▸ **The exercise**
Reproduce the items below word for word, starting with the first one and going on through the line with "gray triangle: rotated 9".

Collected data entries
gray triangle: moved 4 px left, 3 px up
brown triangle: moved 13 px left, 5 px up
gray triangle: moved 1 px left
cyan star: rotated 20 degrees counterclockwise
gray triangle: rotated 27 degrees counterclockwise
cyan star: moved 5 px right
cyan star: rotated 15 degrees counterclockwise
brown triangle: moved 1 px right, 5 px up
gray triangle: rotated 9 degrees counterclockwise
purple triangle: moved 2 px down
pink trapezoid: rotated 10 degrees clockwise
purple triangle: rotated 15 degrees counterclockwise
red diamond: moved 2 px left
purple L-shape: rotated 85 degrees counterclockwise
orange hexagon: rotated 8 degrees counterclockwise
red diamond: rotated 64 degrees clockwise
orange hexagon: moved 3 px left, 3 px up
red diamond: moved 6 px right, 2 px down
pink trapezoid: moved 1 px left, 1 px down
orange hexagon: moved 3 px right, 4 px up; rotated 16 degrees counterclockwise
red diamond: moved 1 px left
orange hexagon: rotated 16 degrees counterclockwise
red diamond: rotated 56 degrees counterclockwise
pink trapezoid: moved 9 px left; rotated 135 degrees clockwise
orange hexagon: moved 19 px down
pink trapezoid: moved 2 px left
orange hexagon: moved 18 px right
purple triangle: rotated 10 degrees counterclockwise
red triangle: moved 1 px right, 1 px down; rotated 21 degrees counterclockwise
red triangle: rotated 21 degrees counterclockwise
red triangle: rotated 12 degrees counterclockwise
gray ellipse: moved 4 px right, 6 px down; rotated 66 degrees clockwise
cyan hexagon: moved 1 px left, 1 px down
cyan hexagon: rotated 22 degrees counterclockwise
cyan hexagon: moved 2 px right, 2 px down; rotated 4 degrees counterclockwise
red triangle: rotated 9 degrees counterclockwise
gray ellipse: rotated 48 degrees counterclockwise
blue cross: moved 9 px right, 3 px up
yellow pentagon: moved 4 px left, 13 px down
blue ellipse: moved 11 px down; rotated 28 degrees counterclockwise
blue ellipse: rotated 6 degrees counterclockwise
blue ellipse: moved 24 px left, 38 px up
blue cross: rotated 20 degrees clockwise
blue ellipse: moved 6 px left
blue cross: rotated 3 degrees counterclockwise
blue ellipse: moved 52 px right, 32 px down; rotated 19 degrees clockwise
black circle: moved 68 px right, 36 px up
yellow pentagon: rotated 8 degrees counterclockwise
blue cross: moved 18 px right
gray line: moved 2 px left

▸ **Exercise solution**
gray triangle: moved 4 px left, 3 px up
brown triangle: moved 13 px left, 5 px up
gray triangle: moved 1 px left
cyan star: rotated 20 degrees counterclockwise
gray triangle: rotated 27 degrees counterclockwise
cyan star: moved 5 px right
cyan star: rotated 15 degrees counterclockwise
brown triangle: moved 1 px right, 5 px up
gray triangle: rotated 9 degrees counterclockwise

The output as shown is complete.